Write out, word for word, the line that contains "black brick E2:F3" and each line after it down to the last line of the data below. Include nothing more.

'''

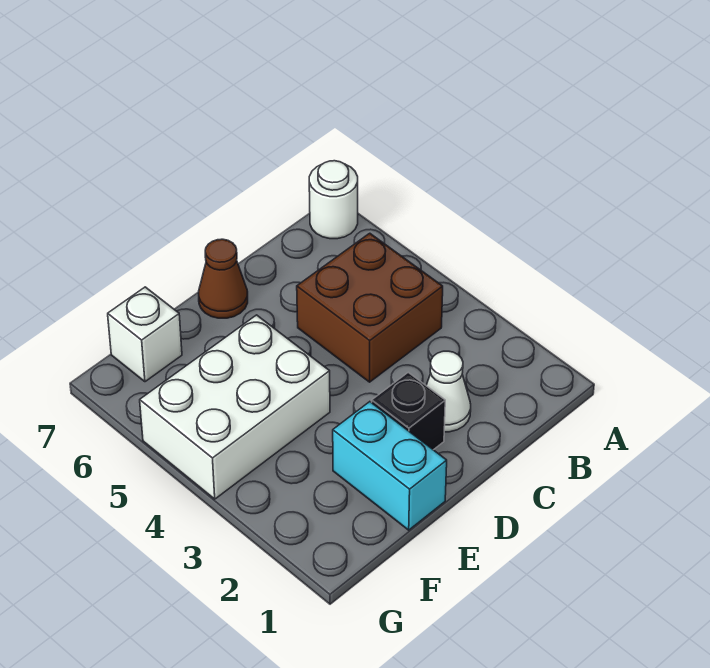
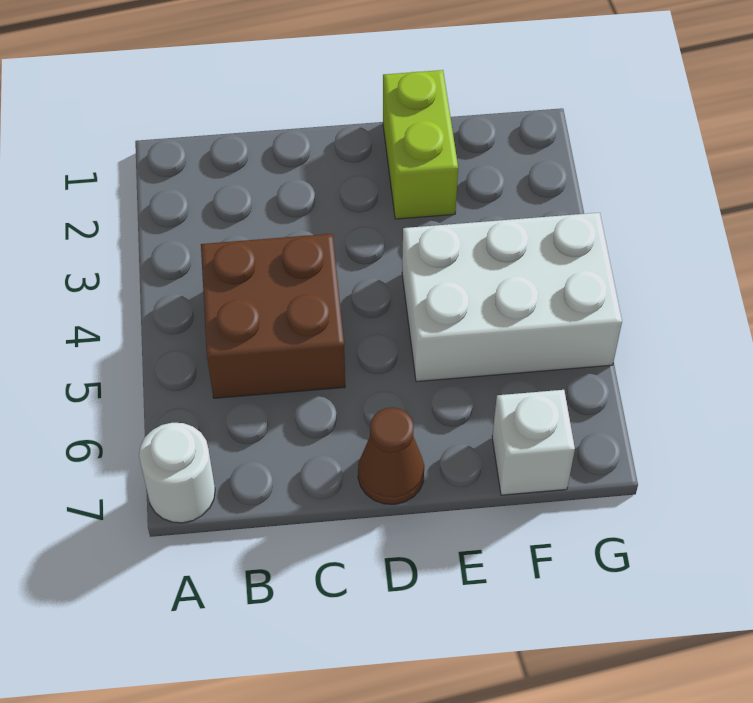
white cone C2 level 1 -> none
black brick D2 level 1 -> none
cyan brick E1:E2 level 1 -> lime brick E1:E2 level 1

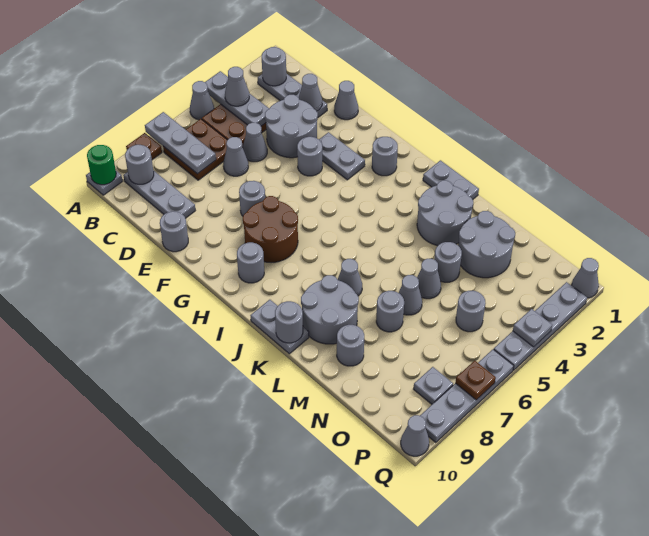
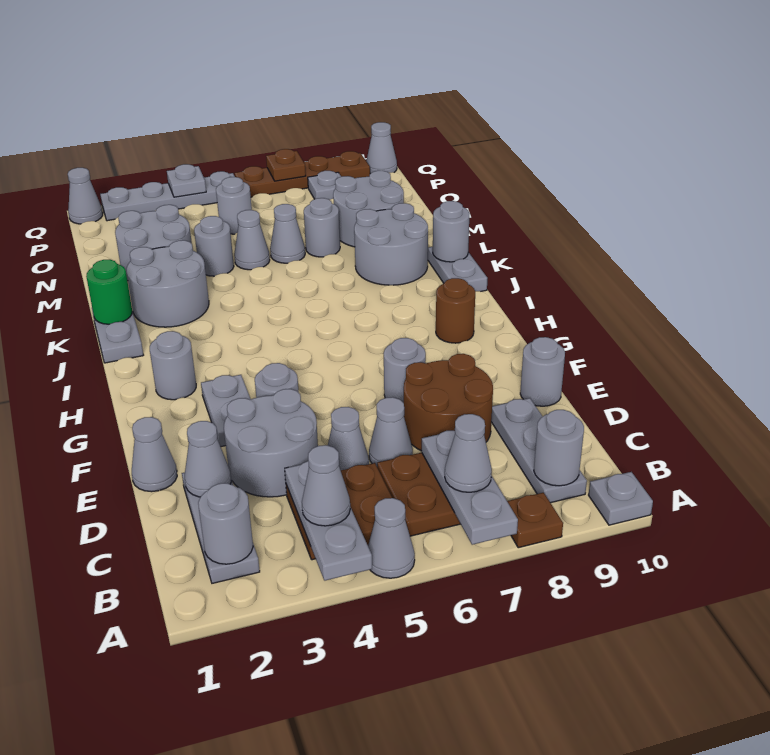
green round brick A10 level 2 -> green round brick K1 level 2
brown round brick G7:H8 level 1 -> brown round brick D7:E8 level 1
grey round brick H9 level 1 -> brown round brick H9 level 1
grey cone K7 level 1 -> grey cone B7 level 3
grey round brick M9 level 1 -> grey round brick M8:N9 level 1
grey plate Q6:Q9 level 1 -> brown plate Q6:Q9 level 1

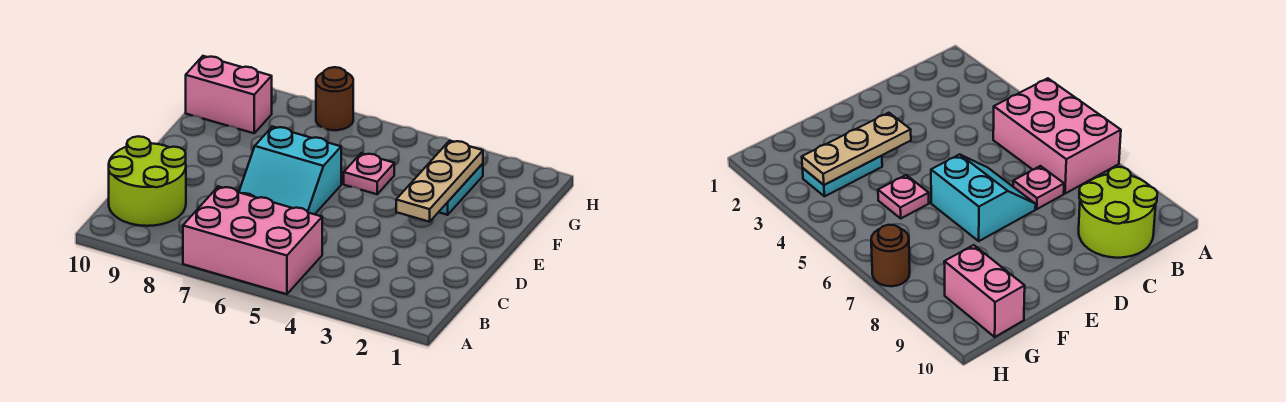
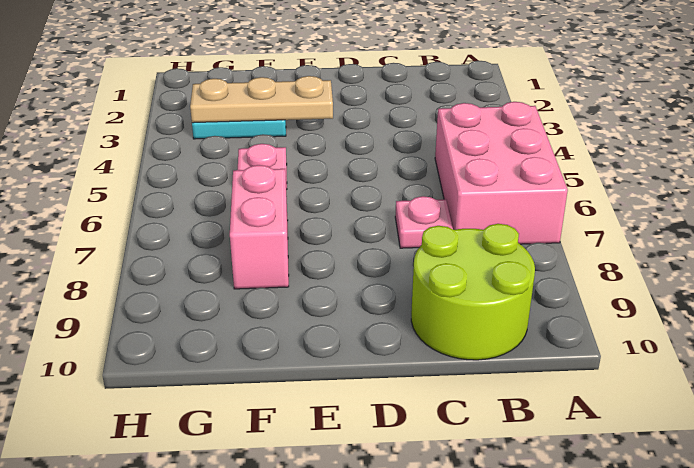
cyan slope D6:E7 level 1 top E -> none
pink brick G9:G10 level 1 -> pink brick F7:F8 level 1
brown round brick H7 level 1 -> none

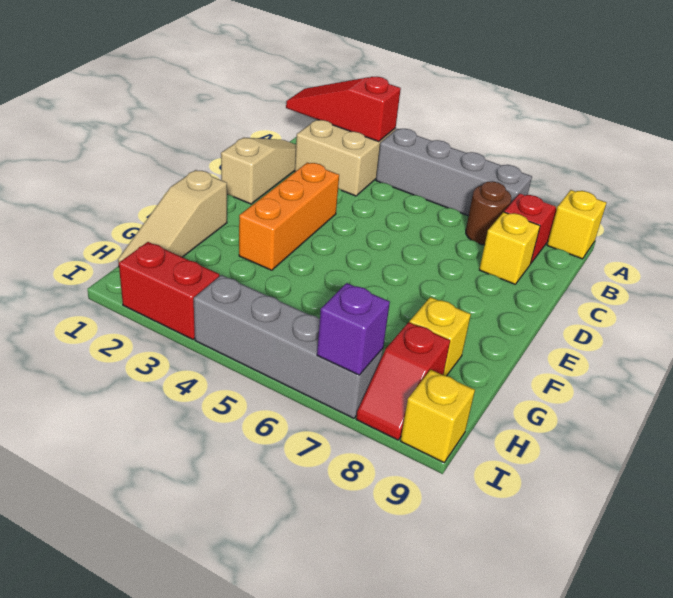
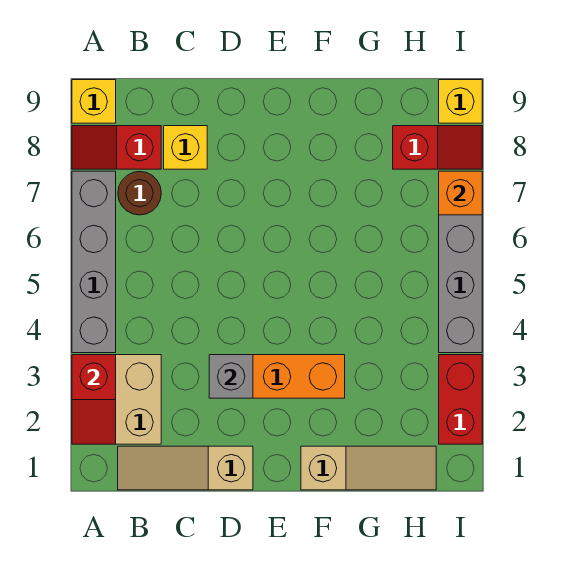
red slope A1:A3 level 2 top 3 -> red slope A2:A3 level 2 top 3
none -> grey brick D3 level 2
yellow brick G8 level 1 -> none
purple brick I7 level 2 -> orange brick I7 level 2

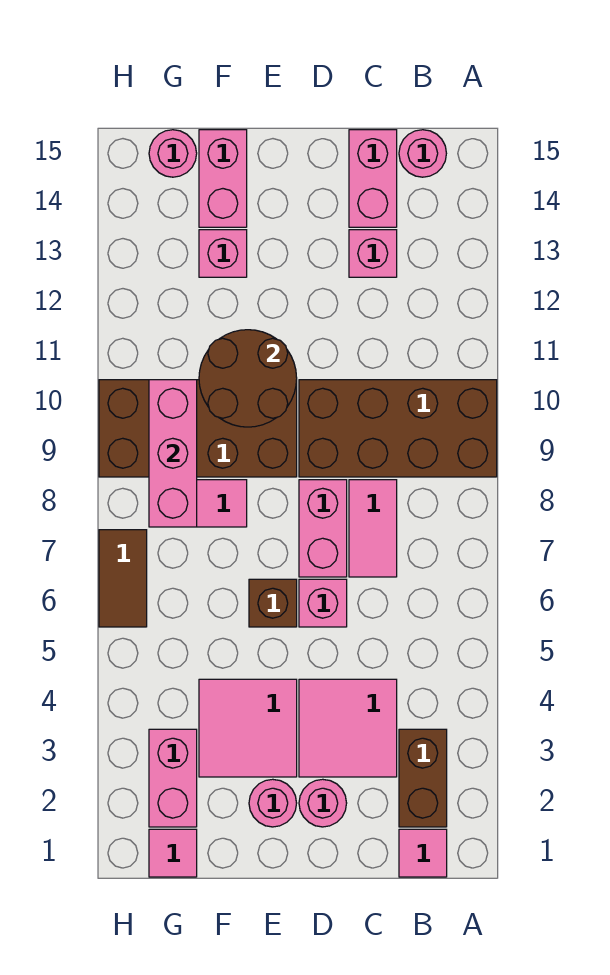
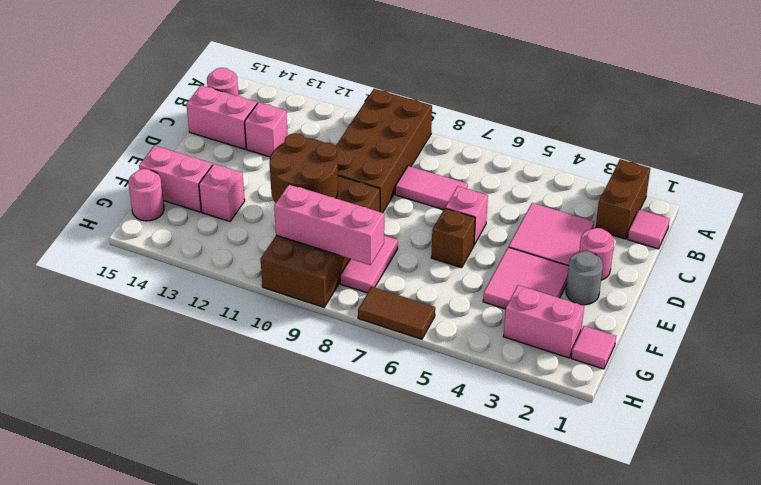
brown brick B2:B3 level 1 -> brown brick A2:B2 level 1
pink brick D7:D8 level 1 -> none
pink round brick E2 level 1 -> grey round brick E2 level 1

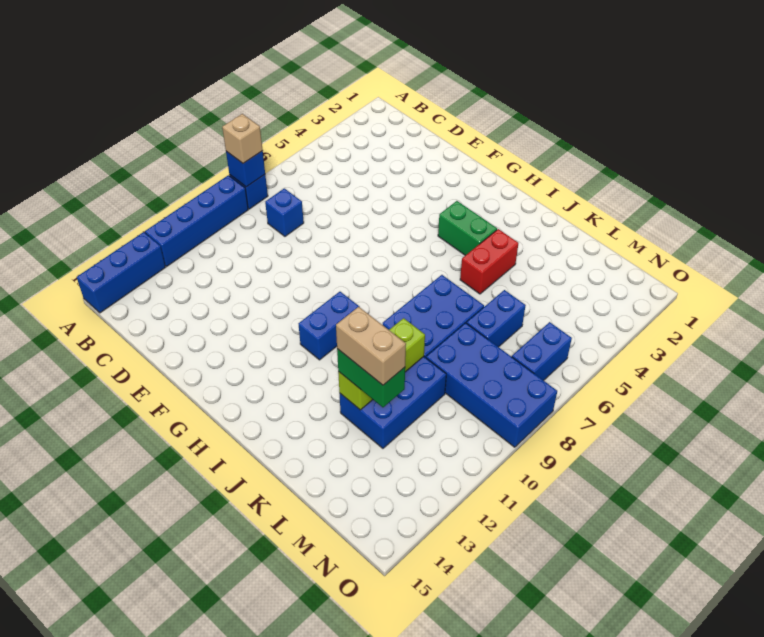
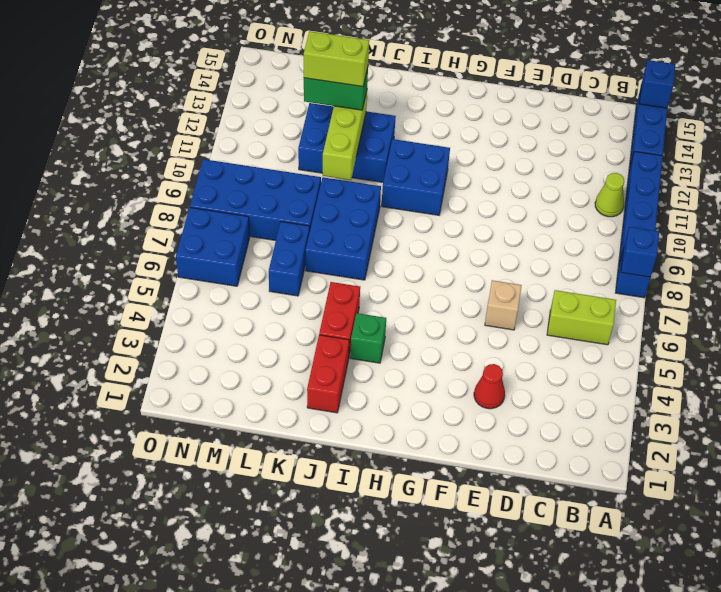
tan brick A8 level 3 -> tan brick E6 level 1
none -> lime brick B6:C6 level 1
none -> lime cone B11 level 1
blue brick C8 level 1 -> blue brick A15 level 2
none -> red cone E3 level 1
green brick H4:I4 level 1 -> green brick I4 level 1
blue brick H10:H11 level 1 -> blue brick H10:I11 level 1
none -> red brick J2:J3 level 1
blue brick K10:L12 level 1 -> blue brick J11:L12 level 1
tan brick K12:L12 level 4 -> lime brick K12:L12 level 4
blue brick N6:N7 level 1 -> blue brick N6:O7 level 1

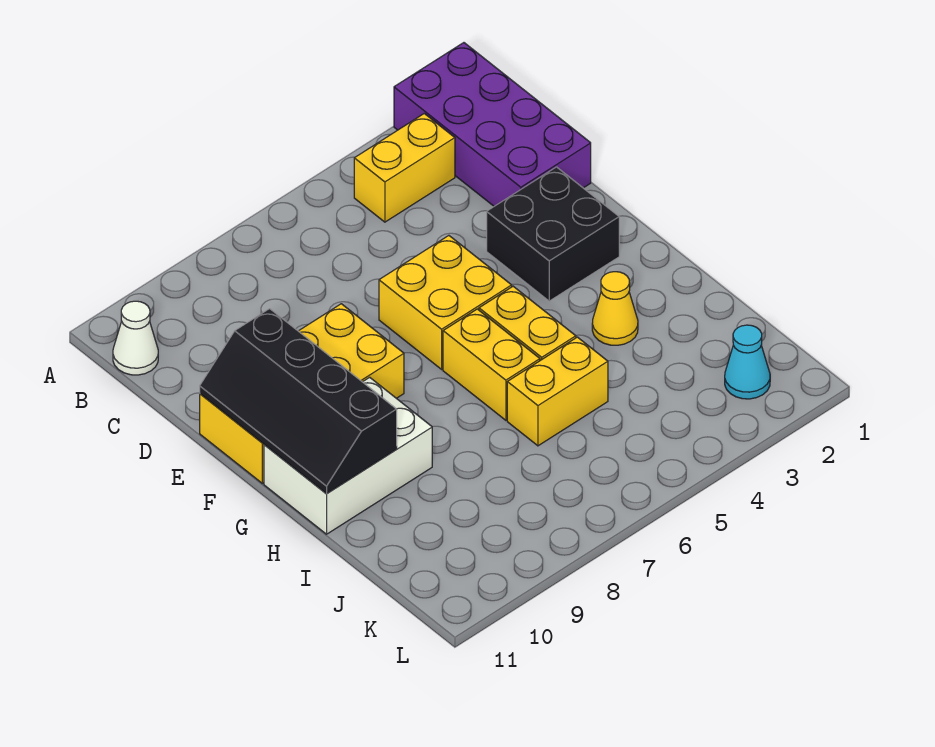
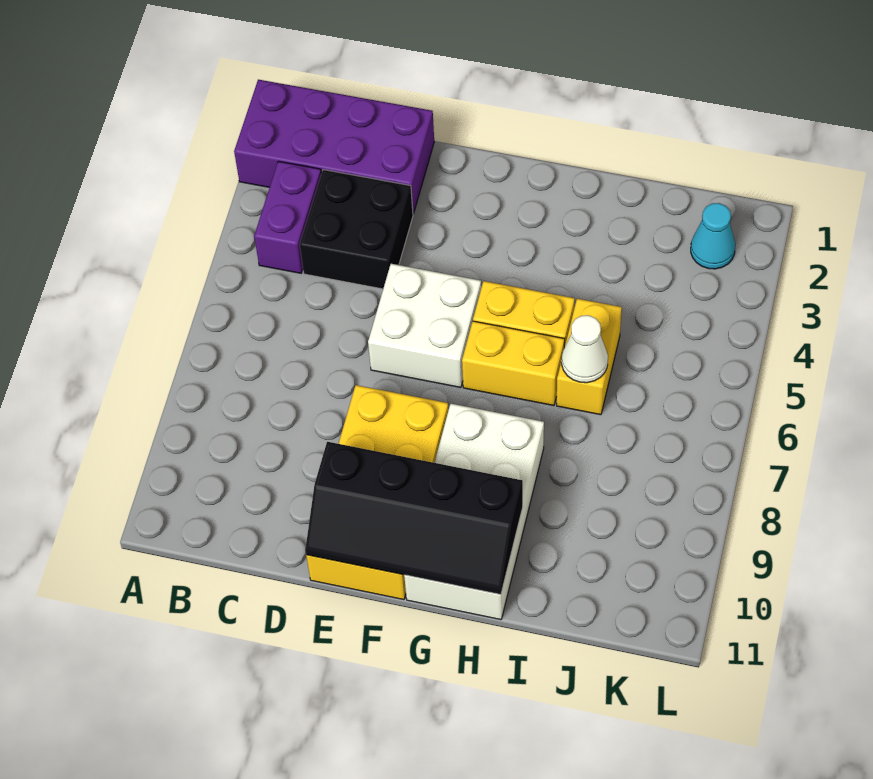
yellow brick B3:B4 level 1 -> purple brick B3:B4 level 1
white cone B11 level 1 -> white cone I6 level 2
black brick E2:F3 level 1 -> black brick C3:D4 level 1
yellow brick E5:F6 level 1 -> white brick E5:F6 level 1
white brick G9:H11 level 1 -> white brick G8:H11 level 1
yellow cone H3 level 1 -> none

'''

*Result*.
black brick E2:F3 level 1 -> black brick C3:D4 level 1
yellow brick E5:F6 level 1 -> white brick E5:F6 level 1
white brick G9:H11 level 1 -> white brick G8:H11 level 1
yellow cone H3 level 1 -> none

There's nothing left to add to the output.